** Supplied material follows **

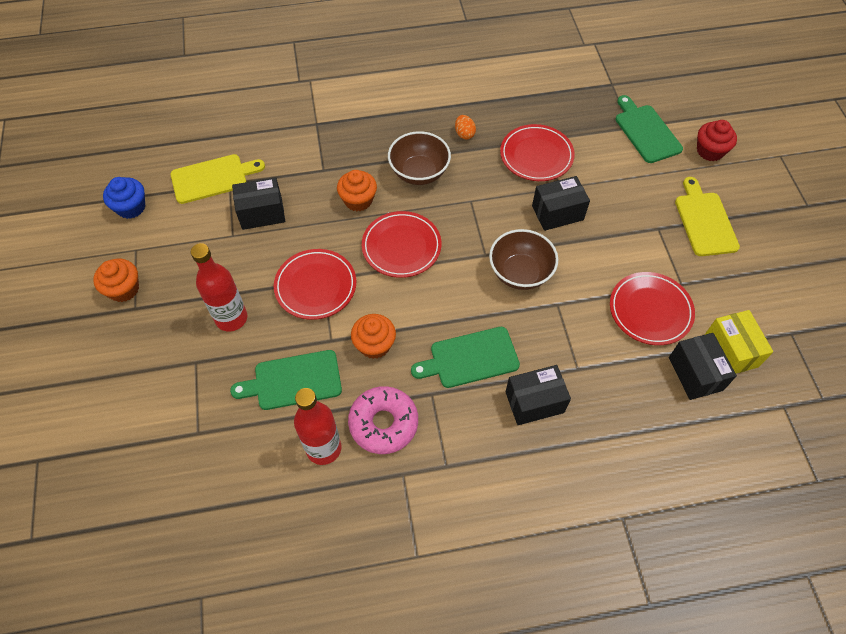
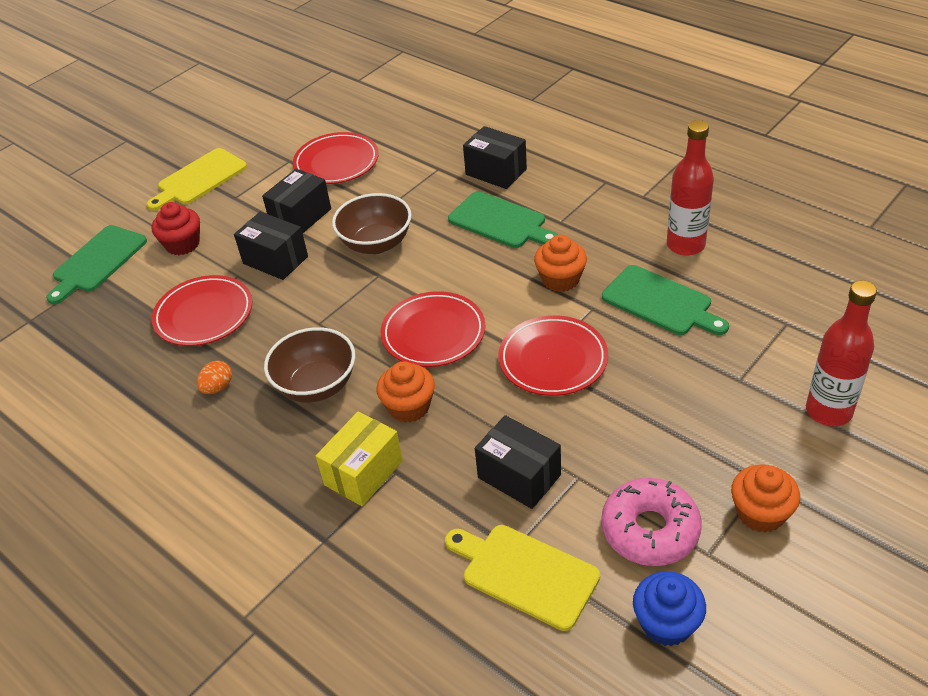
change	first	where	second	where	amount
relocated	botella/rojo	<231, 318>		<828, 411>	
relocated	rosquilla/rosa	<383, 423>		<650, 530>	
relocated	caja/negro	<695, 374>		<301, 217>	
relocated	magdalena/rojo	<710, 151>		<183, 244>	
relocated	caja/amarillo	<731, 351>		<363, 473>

** End of Supplied material **

How to complete this task: Take every entry above and transcribe it exactly, with no pictures in the copy.

Output for this exercise:
change	first	where	second	where	amount
relocated	botella/rojo	<231, 318>		<828, 411>	
relocated	rosquilla/rosa	<383, 423>		<650, 530>	
relocated	caja/negro	<695, 374>		<301, 217>	
relocated	magdalena/rojo	<710, 151>		<183, 244>	
relocated	caja/amarillo	<731, 351>		<363, 473>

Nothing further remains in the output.